##### Data supplied #####
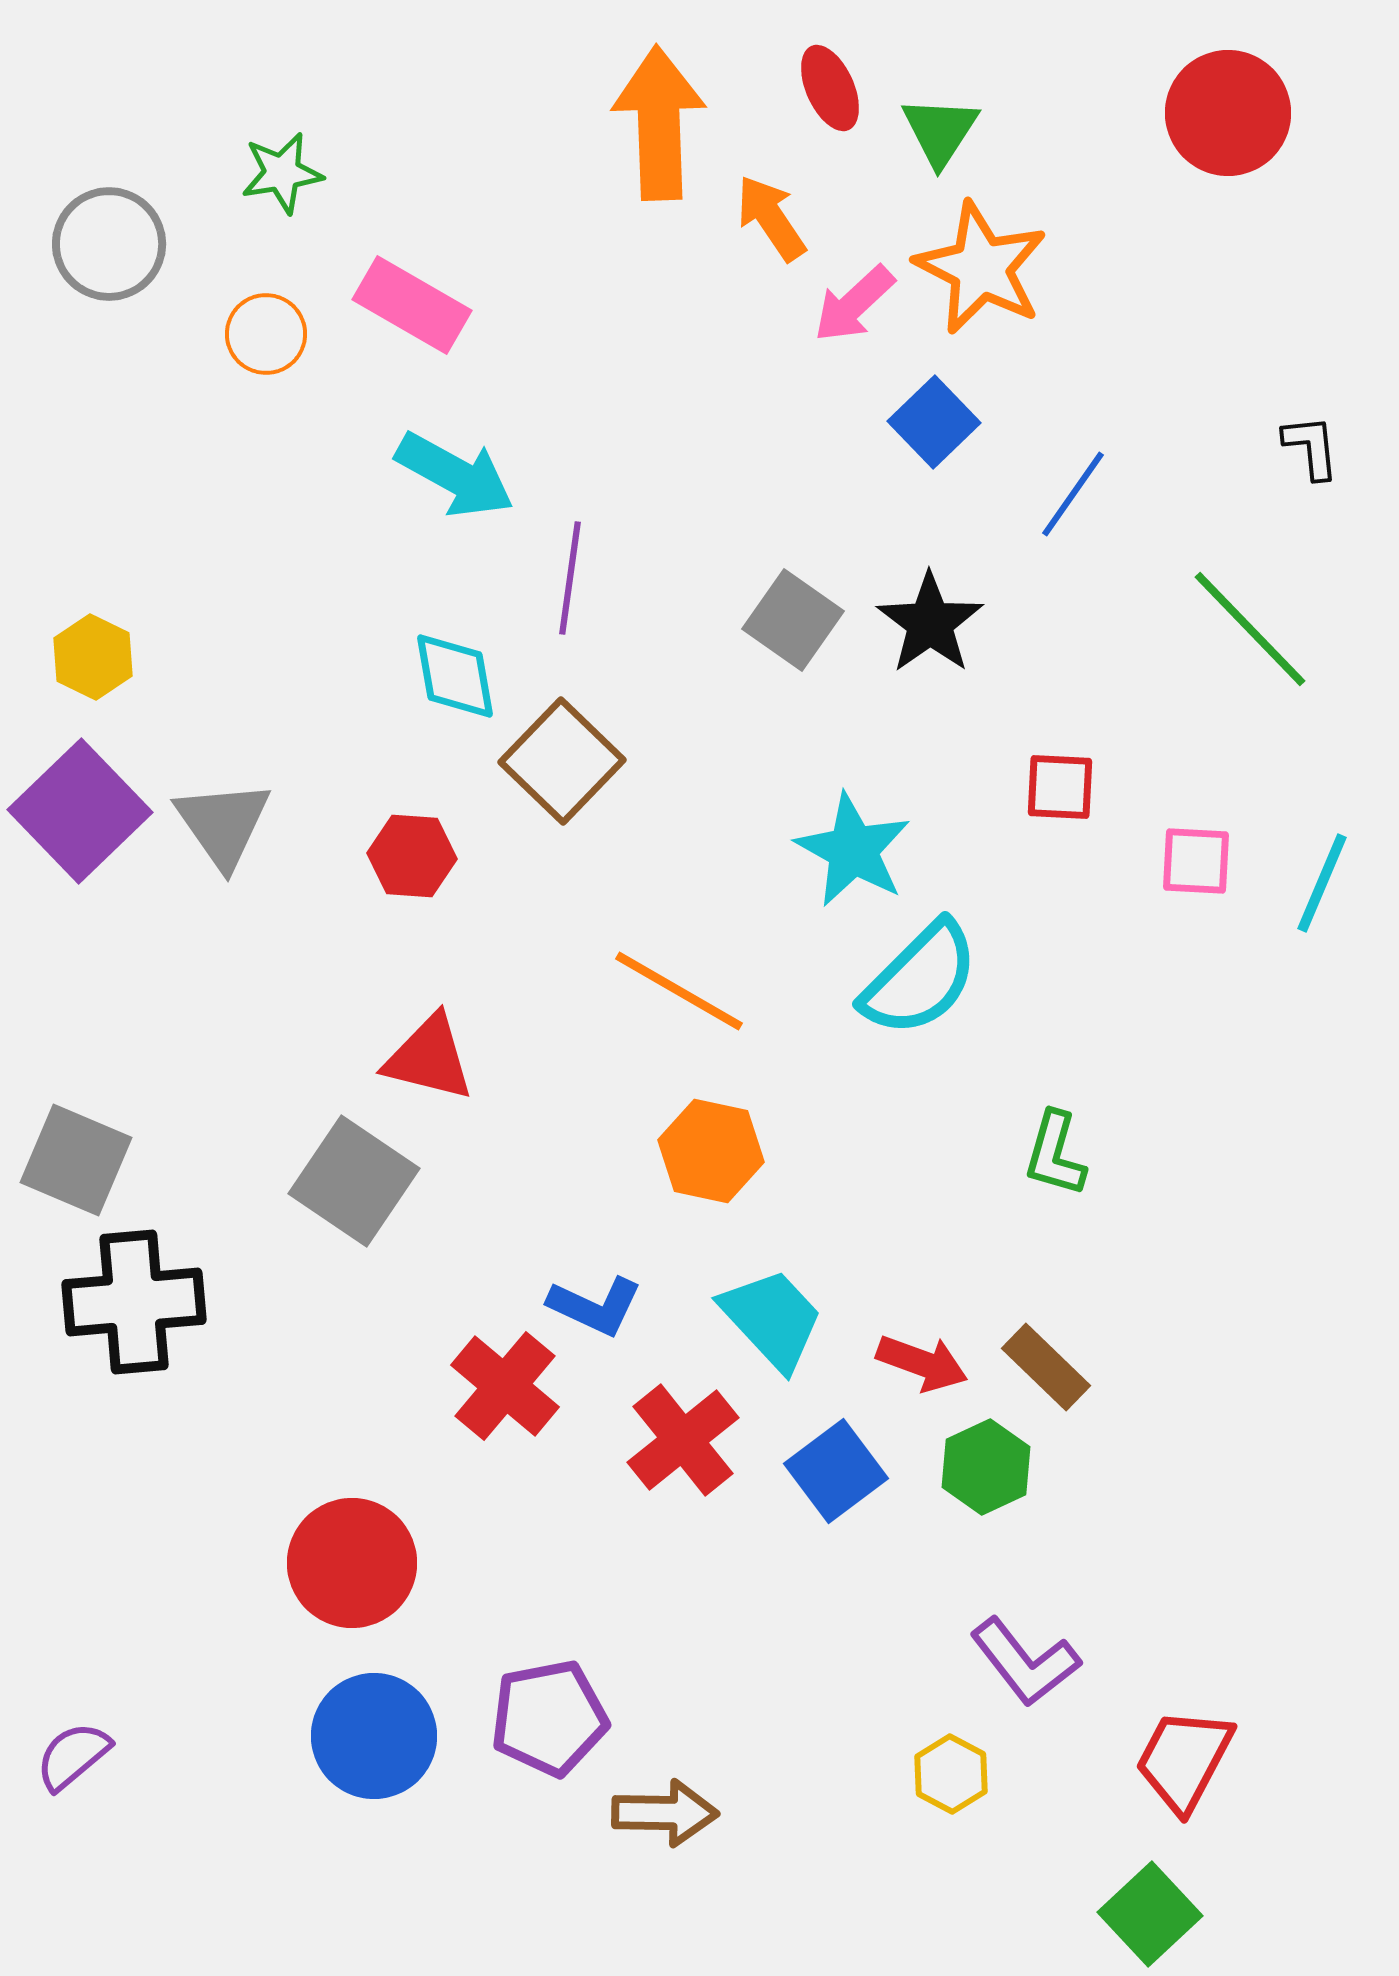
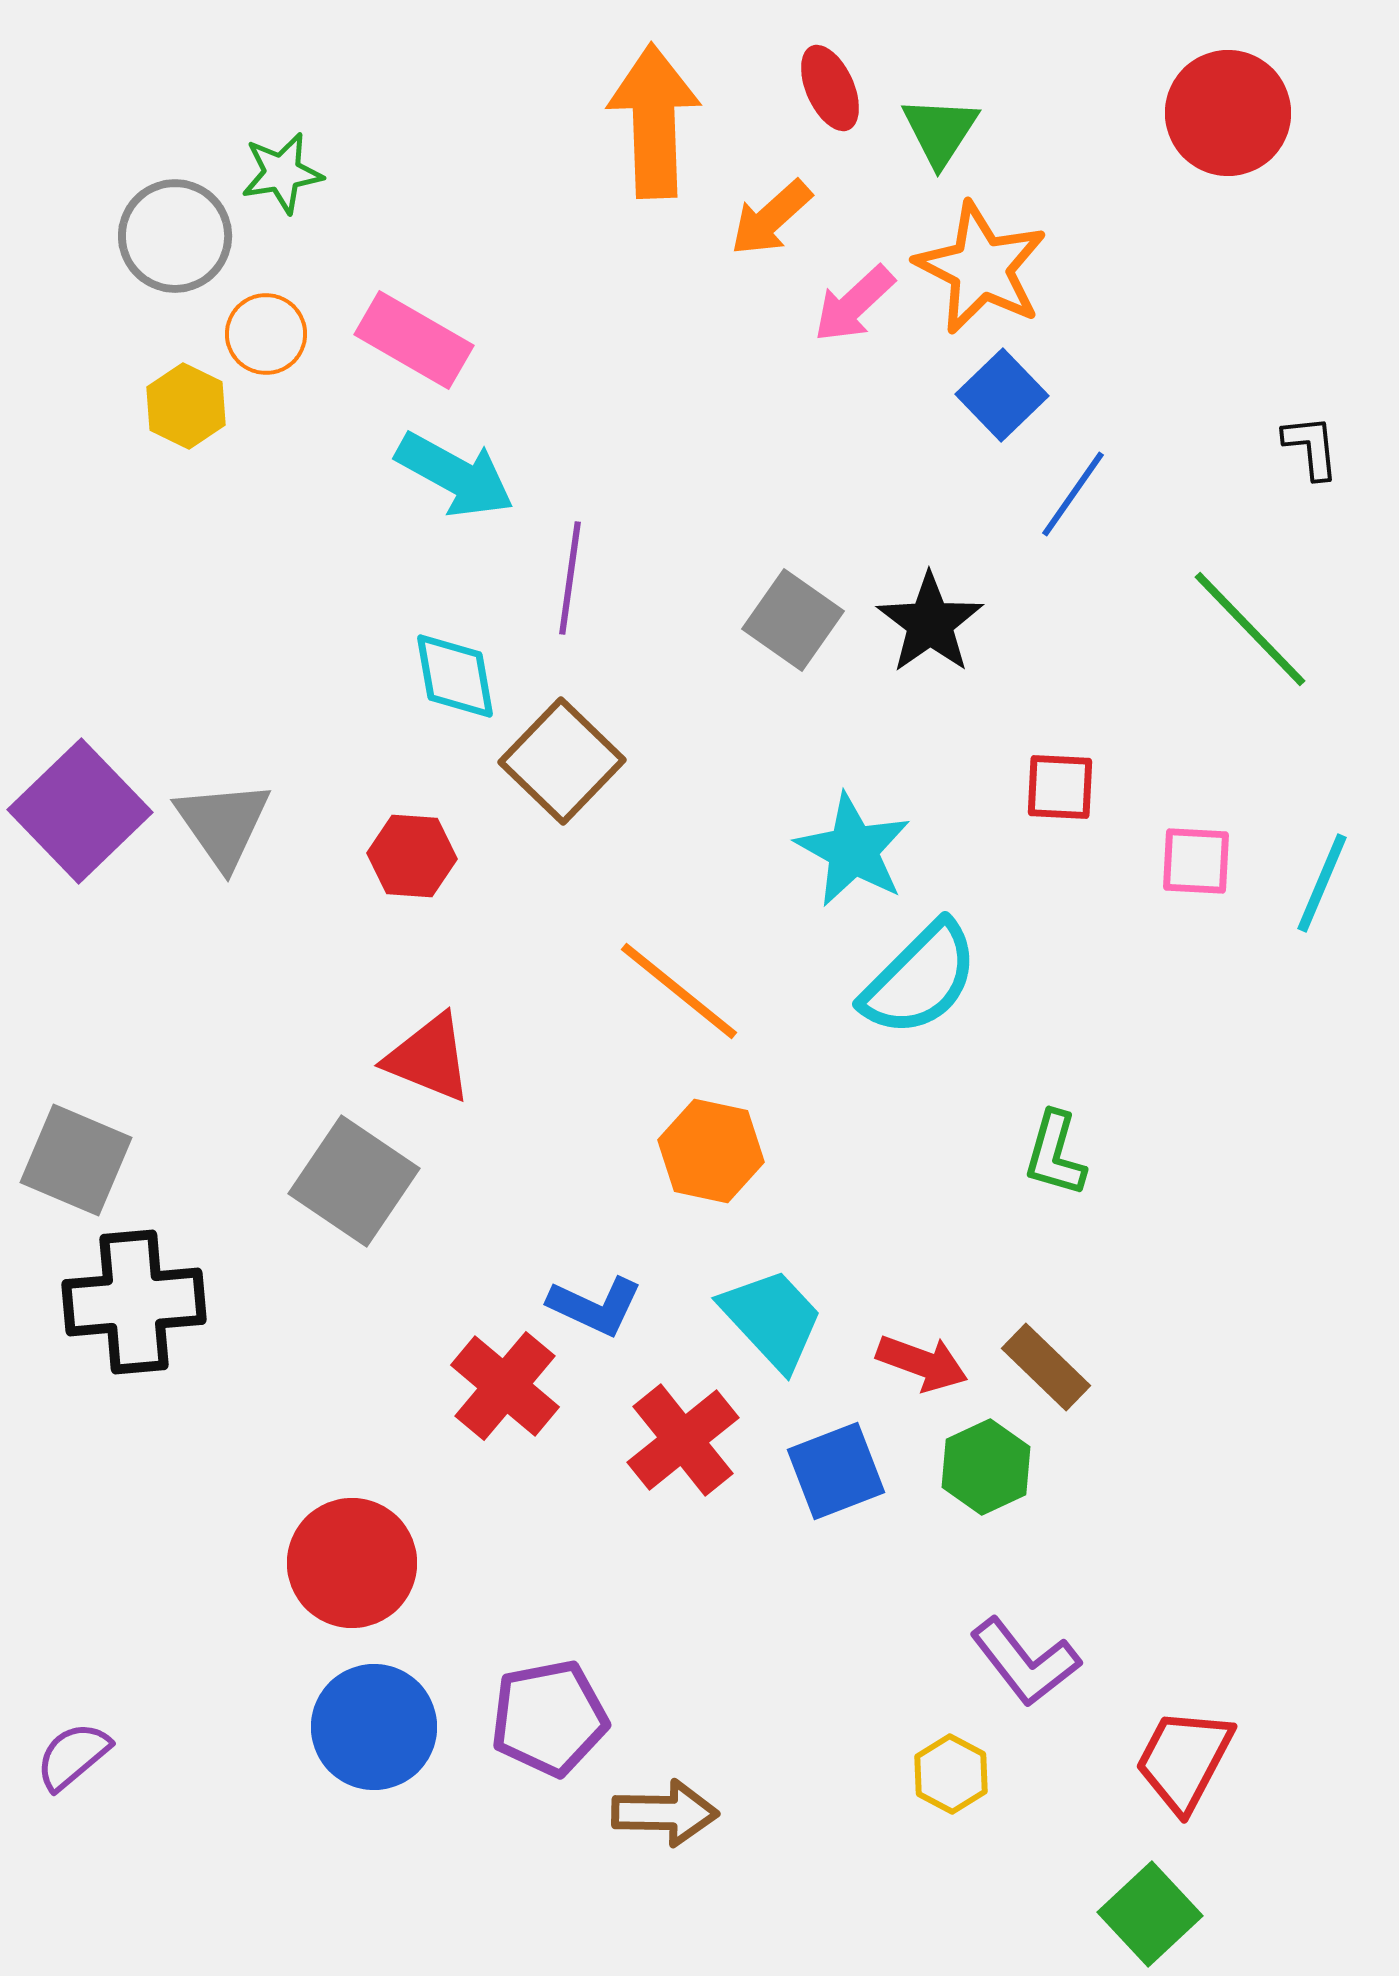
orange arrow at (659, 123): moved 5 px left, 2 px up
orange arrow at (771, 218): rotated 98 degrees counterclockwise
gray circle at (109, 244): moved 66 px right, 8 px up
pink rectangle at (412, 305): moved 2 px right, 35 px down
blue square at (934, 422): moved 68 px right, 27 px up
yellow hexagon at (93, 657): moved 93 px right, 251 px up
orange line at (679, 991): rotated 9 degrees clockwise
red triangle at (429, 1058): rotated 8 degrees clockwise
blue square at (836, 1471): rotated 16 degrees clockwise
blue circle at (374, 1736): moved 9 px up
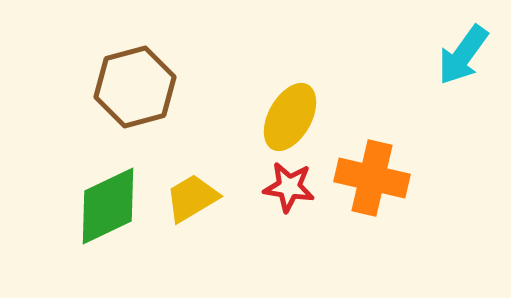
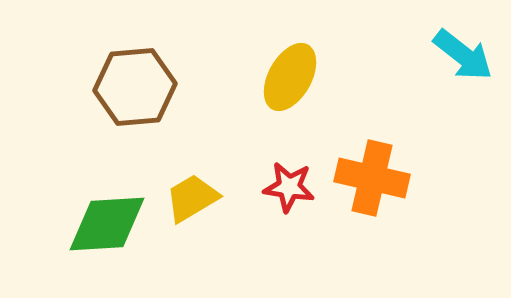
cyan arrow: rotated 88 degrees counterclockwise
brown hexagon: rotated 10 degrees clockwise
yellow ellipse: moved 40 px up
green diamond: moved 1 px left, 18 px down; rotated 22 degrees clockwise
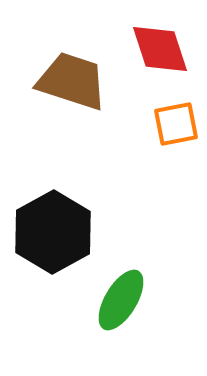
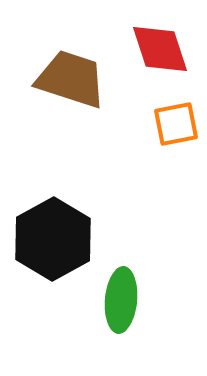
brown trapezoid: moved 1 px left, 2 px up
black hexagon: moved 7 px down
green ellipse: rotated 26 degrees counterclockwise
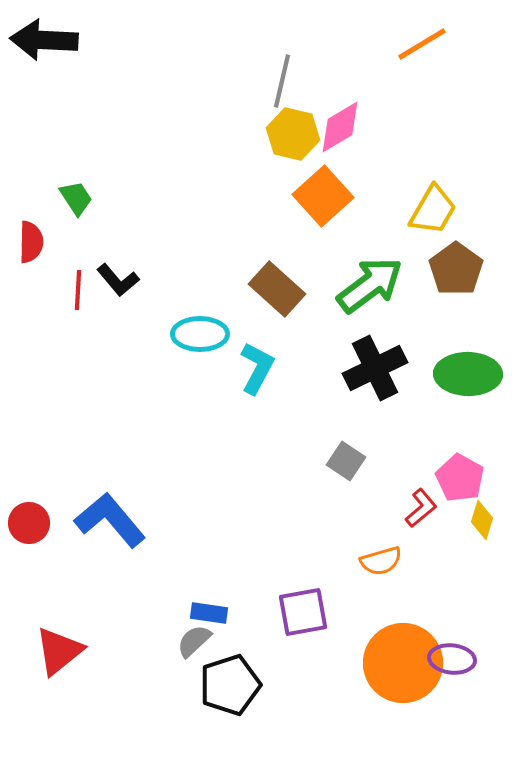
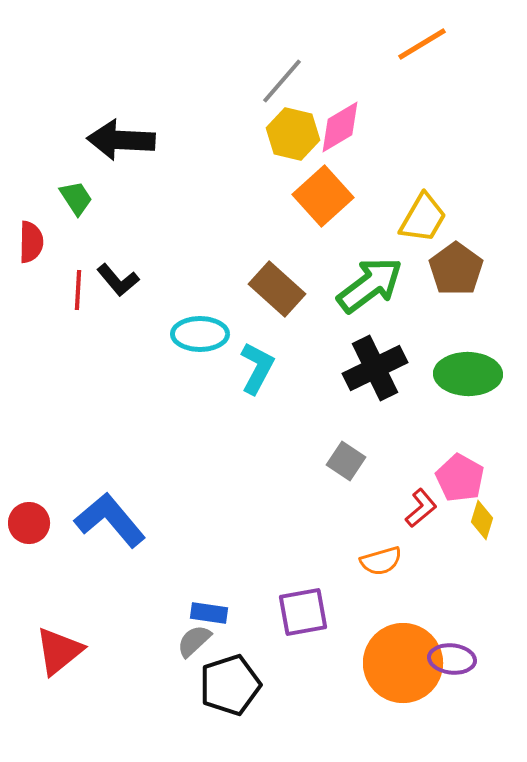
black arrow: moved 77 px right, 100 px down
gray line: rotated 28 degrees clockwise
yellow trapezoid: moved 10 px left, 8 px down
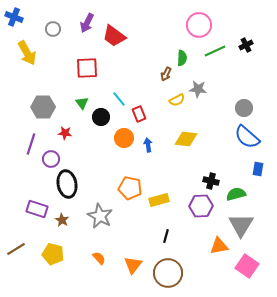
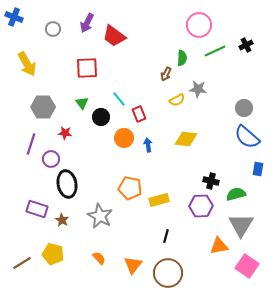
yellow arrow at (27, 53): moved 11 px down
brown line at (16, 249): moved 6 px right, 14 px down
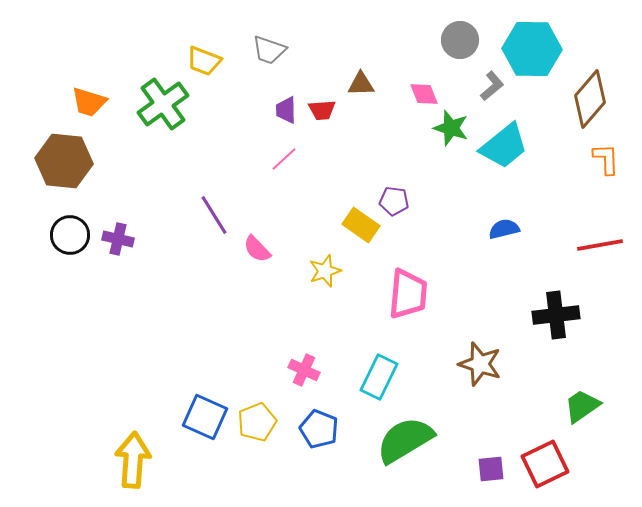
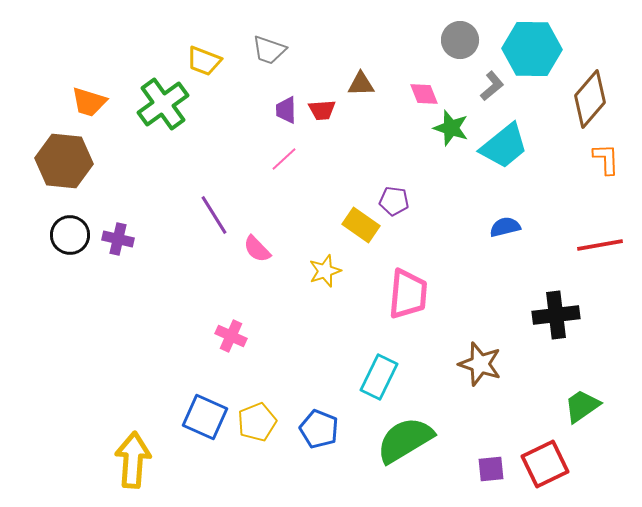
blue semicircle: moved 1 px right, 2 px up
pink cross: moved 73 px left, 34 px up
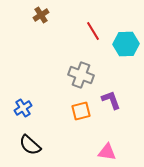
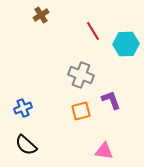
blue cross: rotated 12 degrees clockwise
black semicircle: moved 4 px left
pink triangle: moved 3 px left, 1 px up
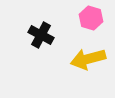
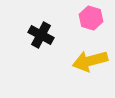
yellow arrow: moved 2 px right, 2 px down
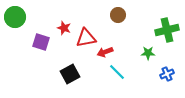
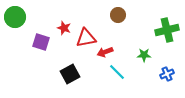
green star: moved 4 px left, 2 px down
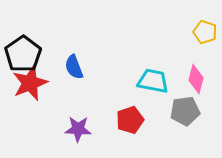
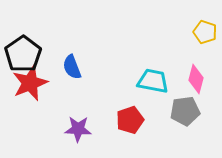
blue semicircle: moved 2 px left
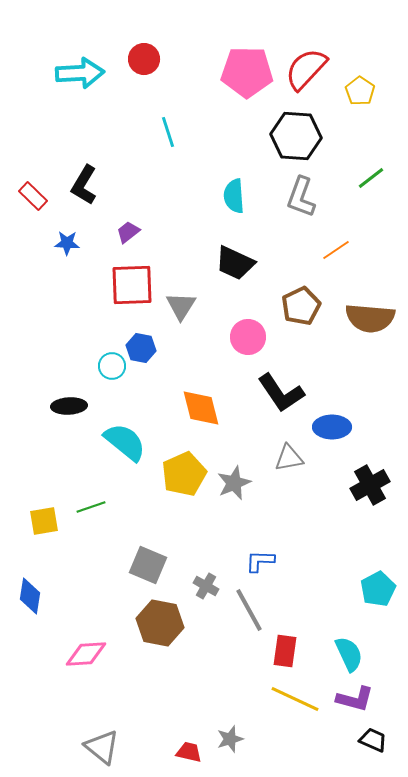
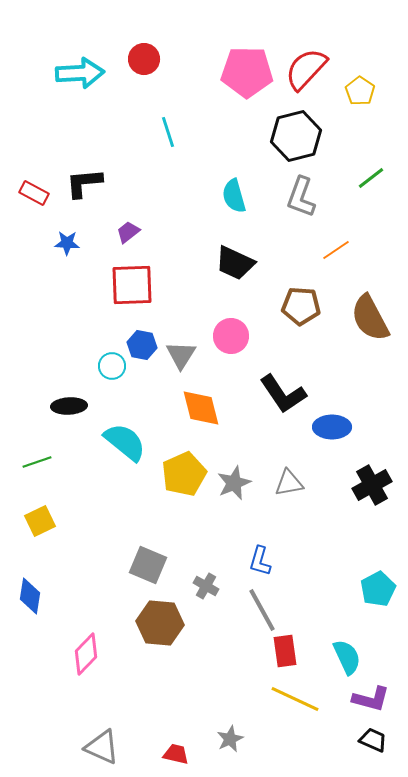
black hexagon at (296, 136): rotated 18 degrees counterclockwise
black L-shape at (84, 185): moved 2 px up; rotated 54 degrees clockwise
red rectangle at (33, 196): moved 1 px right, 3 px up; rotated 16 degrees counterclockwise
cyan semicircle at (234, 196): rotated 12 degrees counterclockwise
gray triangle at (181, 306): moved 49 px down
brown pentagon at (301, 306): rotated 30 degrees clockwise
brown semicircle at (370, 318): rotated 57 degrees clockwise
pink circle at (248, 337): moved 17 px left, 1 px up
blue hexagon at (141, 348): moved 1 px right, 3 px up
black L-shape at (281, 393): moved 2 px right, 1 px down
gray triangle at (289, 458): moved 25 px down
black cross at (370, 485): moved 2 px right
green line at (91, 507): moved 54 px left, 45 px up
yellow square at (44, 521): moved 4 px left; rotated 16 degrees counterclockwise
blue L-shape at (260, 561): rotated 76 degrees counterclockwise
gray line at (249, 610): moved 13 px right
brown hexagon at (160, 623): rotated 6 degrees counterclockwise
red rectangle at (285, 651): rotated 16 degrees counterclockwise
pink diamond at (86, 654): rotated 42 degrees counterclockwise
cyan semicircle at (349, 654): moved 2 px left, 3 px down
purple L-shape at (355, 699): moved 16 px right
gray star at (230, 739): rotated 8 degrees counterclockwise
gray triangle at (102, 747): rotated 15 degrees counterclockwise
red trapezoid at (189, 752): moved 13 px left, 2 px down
#####
Problem statement. Leave the pictures aside and give every entry above again word for word.

Result for this exercise.
orange arrow at (659, 123): moved 5 px left, 2 px up
orange arrow at (771, 218): rotated 98 degrees counterclockwise
gray circle at (109, 244): moved 66 px right, 8 px up
pink rectangle at (412, 305): moved 2 px right, 35 px down
blue square at (934, 422): moved 68 px right, 27 px up
yellow hexagon at (93, 657): moved 93 px right, 251 px up
orange line at (679, 991): rotated 9 degrees clockwise
red triangle at (429, 1058): rotated 8 degrees clockwise
blue square at (836, 1471): rotated 16 degrees clockwise
blue circle at (374, 1736): moved 9 px up
cyan arrow: rotated 88 degrees counterclockwise
brown hexagon: rotated 10 degrees clockwise
yellow ellipse: moved 40 px up
green diamond: moved 1 px left, 18 px down; rotated 22 degrees clockwise
brown trapezoid: moved 1 px left, 2 px up
black hexagon: moved 7 px down
green ellipse: rotated 26 degrees counterclockwise
black arrow: moved 77 px right, 100 px down
gray line: rotated 28 degrees clockwise
yellow trapezoid: moved 10 px left, 8 px down
yellow arrow at (27, 53): moved 11 px down
brown line at (16, 249): moved 6 px right, 14 px down
blue semicircle: moved 1 px right, 2 px up
pink cross: moved 73 px left, 34 px up
blue cross: rotated 12 degrees clockwise
black semicircle: moved 4 px left
pink triangle: moved 3 px left, 1 px up
yellow arrow: moved 2 px right, 2 px down
green star: moved 4 px left, 2 px down
blue semicircle: moved 2 px left
black hexagon at (296, 136): rotated 18 degrees counterclockwise
black L-shape at (84, 185): moved 2 px up; rotated 54 degrees clockwise
red rectangle at (33, 196): moved 1 px right, 3 px up; rotated 16 degrees counterclockwise
cyan semicircle at (234, 196): rotated 12 degrees counterclockwise
gray triangle at (181, 306): moved 49 px down
brown pentagon at (301, 306): rotated 30 degrees clockwise
brown semicircle at (370, 318): rotated 57 degrees clockwise
pink circle at (248, 337): moved 17 px left, 1 px up
blue hexagon at (141, 348): moved 1 px right, 3 px up
black L-shape at (281, 393): moved 2 px right, 1 px down
gray triangle at (289, 458): moved 25 px down
black cross at (370, 485): moved 2 px right
green line at (91, 507): moved 54 px left, 45 px up
yellow square at (44, 521): moved 4 px left; rotated 16 degrees counterclockwise
blue L-shape at (260, 561): rotated 76 degrees counterclockwise
gray line at (249, 610): moved 13 px right
brown hexagon at (160, 623): rotated 6 degrees counterclockwise
red rectangle at (285, 651): rotated 16 degrees counterclockwise
pink diamond at (86, 654): rotated 42 degrees counterclockwise
cyan semicircle at (349, 654): moved 2 px left, 3 px down
purple L-shape at (355, 699): moved 16 px right
gray star at (230, 739): rotated 8 degrees counterclockwise
gray triangle at (102, 747): rotated 15 degrees counterclockwise
red trapezoid at (189, 752): moved 13 px left, 2 px down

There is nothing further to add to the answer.